Description of the task ::
In the records that follow, the lines from the one containing "(536, 512) = (635, 539): pink" to the one containing "(552, 241) = (755, 271): none -> black clock", inclusive, are to be given again exactly.

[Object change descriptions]
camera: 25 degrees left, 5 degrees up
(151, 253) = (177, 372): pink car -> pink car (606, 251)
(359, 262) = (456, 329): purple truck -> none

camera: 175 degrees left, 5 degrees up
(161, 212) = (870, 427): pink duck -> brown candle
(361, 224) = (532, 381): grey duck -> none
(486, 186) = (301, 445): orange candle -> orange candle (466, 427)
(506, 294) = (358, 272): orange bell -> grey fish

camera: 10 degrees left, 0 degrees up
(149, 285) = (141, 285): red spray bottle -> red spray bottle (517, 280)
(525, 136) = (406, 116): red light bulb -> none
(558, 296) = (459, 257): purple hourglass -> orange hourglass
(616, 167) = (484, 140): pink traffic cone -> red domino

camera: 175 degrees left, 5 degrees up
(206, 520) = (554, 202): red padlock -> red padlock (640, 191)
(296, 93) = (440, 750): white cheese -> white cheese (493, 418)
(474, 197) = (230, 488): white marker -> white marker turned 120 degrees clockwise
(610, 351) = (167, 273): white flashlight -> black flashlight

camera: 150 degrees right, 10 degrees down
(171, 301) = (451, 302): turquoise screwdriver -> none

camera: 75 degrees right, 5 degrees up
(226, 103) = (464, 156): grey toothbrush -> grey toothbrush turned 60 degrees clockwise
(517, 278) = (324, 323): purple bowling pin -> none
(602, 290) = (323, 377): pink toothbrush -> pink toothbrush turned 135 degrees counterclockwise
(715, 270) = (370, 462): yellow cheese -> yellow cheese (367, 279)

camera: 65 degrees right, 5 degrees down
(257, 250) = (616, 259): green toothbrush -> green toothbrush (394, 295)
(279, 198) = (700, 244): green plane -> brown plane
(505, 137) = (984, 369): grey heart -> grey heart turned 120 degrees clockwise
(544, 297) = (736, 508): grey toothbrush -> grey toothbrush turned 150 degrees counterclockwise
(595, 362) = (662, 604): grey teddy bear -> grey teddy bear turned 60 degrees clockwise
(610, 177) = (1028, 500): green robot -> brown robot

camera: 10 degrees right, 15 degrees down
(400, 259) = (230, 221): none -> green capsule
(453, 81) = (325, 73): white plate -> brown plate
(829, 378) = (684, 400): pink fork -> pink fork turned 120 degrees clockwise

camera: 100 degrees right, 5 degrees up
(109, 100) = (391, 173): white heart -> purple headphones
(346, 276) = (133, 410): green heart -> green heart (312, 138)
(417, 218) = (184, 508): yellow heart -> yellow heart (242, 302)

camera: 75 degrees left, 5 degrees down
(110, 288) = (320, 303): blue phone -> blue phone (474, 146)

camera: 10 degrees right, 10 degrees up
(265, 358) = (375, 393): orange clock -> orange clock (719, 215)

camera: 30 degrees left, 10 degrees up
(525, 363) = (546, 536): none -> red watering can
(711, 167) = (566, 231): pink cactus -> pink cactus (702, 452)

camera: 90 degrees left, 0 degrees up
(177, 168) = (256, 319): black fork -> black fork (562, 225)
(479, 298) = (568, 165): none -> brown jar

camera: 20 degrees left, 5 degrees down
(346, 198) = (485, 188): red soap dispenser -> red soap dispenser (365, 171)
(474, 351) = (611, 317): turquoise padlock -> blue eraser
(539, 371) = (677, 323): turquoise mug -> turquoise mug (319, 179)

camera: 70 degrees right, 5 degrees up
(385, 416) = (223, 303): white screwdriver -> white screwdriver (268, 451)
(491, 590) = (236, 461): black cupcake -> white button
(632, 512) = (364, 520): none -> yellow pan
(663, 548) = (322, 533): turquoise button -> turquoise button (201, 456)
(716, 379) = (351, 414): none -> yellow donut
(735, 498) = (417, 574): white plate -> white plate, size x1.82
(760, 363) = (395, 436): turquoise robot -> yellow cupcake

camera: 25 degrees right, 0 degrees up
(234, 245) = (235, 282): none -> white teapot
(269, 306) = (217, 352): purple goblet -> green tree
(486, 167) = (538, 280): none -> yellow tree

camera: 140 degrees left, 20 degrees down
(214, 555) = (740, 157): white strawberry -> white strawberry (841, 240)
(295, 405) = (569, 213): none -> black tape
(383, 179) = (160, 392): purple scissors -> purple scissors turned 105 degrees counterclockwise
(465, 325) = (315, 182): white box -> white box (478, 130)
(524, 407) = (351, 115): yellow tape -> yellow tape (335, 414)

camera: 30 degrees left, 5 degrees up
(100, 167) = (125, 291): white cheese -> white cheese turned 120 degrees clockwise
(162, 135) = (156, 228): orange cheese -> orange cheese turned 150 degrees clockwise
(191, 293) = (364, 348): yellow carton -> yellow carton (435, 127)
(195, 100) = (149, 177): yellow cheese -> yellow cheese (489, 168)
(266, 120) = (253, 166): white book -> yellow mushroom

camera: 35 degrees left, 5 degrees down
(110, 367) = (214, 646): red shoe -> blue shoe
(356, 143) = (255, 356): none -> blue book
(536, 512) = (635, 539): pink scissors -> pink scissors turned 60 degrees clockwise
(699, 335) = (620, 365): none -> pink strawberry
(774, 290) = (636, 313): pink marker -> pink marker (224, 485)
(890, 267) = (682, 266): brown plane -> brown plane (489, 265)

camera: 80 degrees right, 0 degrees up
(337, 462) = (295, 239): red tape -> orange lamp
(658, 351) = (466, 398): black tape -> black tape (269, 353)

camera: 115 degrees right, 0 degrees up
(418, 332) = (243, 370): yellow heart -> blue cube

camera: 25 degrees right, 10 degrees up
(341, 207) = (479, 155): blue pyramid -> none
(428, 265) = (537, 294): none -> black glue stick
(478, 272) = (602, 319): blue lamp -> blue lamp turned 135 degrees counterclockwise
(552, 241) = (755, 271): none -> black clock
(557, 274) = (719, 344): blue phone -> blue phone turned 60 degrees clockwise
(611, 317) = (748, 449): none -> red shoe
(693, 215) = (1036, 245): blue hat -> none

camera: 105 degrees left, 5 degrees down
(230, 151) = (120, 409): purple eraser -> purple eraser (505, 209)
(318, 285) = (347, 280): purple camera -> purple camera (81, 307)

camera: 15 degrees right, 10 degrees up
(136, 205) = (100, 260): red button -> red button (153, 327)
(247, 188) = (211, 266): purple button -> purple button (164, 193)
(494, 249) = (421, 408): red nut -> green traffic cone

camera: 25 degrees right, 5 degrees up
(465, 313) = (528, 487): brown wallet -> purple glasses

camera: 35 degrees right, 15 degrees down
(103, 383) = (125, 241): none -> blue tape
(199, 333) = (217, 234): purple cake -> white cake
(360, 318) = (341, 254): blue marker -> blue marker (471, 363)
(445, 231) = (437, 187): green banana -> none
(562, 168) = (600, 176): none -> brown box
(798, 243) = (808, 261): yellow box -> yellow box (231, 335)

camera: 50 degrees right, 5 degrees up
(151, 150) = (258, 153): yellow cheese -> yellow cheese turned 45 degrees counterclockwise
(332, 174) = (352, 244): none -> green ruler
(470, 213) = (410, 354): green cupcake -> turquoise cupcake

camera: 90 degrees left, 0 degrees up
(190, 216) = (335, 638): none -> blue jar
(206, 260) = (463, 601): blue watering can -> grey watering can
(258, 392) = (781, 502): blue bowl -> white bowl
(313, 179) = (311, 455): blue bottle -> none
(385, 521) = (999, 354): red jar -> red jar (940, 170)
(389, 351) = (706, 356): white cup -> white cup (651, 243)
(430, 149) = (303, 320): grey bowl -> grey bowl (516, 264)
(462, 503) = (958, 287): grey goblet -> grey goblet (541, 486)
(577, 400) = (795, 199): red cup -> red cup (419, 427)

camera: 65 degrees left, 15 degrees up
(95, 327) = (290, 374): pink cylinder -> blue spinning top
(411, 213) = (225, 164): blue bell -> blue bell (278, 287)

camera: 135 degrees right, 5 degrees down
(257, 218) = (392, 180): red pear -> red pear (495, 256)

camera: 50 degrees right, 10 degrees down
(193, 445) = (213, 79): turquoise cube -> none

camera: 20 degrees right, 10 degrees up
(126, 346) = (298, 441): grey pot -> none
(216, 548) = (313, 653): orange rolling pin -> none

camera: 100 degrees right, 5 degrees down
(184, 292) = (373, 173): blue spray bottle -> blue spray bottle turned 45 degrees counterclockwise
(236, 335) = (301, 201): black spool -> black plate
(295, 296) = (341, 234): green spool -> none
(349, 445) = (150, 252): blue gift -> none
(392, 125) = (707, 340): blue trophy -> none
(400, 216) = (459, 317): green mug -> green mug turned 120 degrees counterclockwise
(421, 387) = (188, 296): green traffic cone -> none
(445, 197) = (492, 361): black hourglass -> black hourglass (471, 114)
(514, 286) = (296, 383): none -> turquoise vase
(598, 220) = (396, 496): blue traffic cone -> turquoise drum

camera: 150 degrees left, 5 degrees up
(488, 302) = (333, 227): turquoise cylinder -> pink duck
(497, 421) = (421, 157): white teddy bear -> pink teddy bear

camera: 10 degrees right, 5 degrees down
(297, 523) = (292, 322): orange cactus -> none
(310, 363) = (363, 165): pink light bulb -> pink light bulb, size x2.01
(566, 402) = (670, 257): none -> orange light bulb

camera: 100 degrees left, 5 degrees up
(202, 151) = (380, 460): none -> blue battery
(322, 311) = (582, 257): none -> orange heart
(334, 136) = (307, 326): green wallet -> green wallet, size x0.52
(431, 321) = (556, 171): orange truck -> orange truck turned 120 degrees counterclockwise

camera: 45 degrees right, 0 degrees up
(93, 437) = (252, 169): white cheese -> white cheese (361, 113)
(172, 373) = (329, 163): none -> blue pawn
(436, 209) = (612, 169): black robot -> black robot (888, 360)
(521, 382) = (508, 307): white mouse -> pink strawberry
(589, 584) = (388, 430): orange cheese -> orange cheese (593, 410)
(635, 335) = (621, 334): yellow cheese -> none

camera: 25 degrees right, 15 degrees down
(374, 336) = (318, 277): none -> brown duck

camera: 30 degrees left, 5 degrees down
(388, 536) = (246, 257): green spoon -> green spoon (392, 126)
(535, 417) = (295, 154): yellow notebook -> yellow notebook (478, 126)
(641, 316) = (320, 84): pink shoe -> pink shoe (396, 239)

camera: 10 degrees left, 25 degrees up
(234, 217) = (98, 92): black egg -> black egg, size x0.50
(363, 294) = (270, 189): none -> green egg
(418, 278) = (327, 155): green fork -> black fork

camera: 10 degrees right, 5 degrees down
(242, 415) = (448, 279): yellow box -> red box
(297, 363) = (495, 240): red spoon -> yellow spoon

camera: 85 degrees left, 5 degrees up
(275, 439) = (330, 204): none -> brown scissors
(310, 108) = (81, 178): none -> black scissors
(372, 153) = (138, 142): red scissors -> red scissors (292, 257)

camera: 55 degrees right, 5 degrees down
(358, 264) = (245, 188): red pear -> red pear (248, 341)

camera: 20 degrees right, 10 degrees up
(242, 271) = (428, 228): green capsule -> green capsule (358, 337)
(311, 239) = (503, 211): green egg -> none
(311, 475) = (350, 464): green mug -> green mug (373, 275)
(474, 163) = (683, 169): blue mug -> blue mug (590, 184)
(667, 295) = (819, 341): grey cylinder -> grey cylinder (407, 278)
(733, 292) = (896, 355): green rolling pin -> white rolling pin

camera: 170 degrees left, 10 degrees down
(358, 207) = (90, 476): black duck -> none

Answer to the exercise ::
(536, 512) = (635, 539): pink scissors -> pink scissors turned 60 degrees clockwise
(699, 335) = (620, 365): none -> pink strawberry
(774, 290) = (636, 313): pink marker -> pink marker (224, 485)
(890, 267) = (682, 266): brown plane -> brown plane (489, 265)

camera: 80 degrees right, 0 degrees up
(337, 462) = (295, 239): red tape -> orange lamp
(658, 351) = (466, 398): black tape -> black tape (269, 353)

camera: 115 degrees right, 0 degrees up
(418, 332) = (243, 370): yellow heart -> blue cube

camera: 25 degrees right, 10 degrees up
(341, 207) = (479, 155): blue pyramid -> none
(428, 265) = (537, 294): none -> black glue stick
(478, 272) = (602, 319): blue lamp -> blue lamp turned 135 degrees counterclockwise
(552, 241) = (755, 271): none -> black clock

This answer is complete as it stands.